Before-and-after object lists
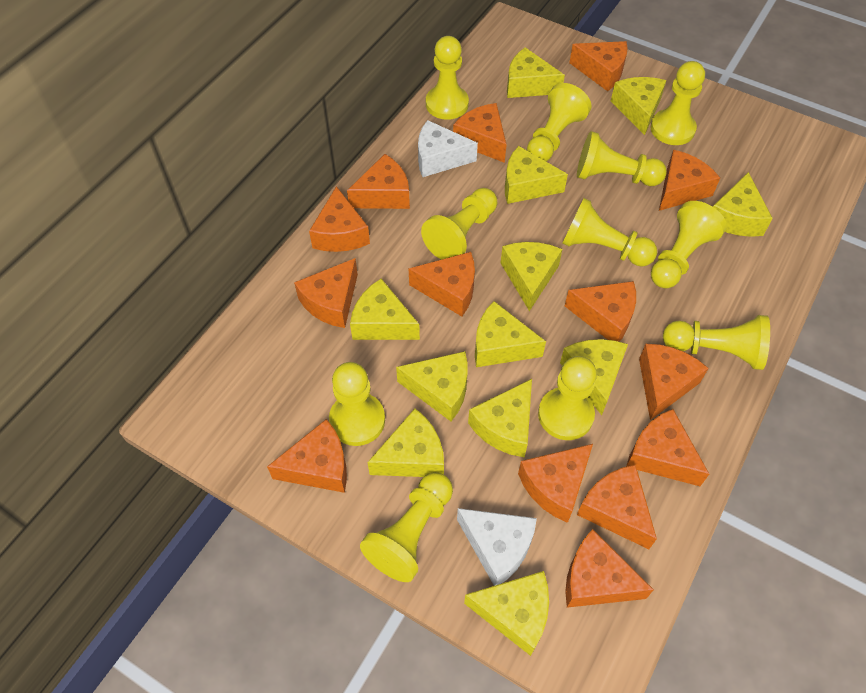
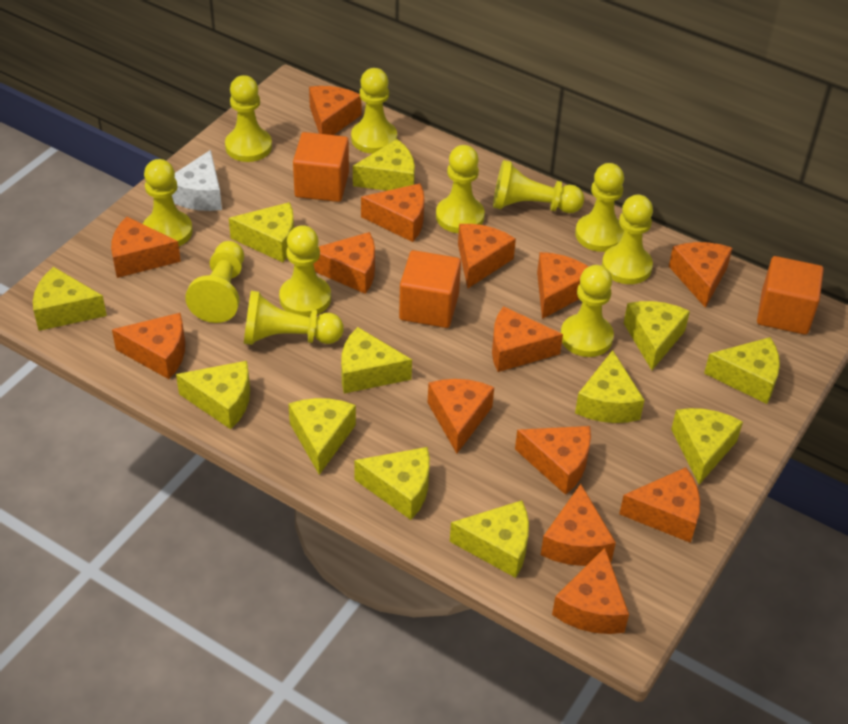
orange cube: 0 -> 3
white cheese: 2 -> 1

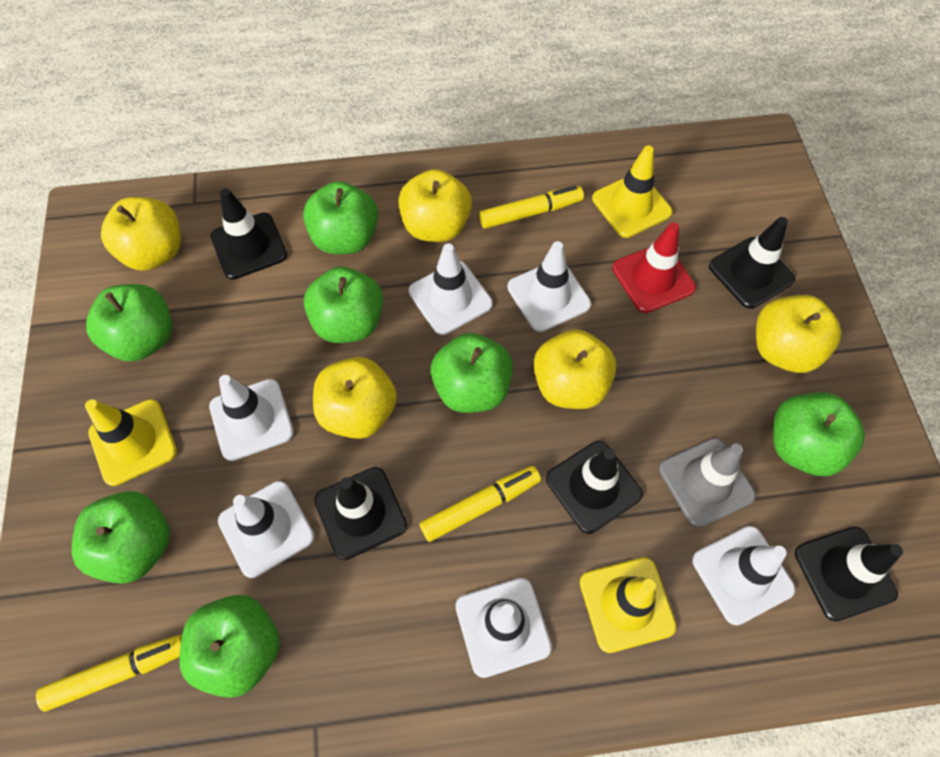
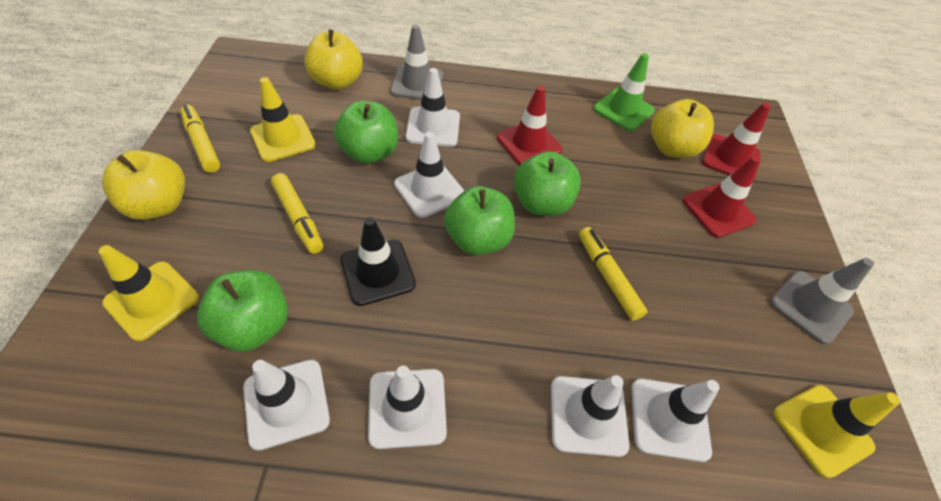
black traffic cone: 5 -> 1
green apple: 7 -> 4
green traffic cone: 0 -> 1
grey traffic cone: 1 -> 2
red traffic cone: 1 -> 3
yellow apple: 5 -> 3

Task requirements
What is the number of lines in these entries that hold "cone"? Reply with the figure alone.

Final answer
4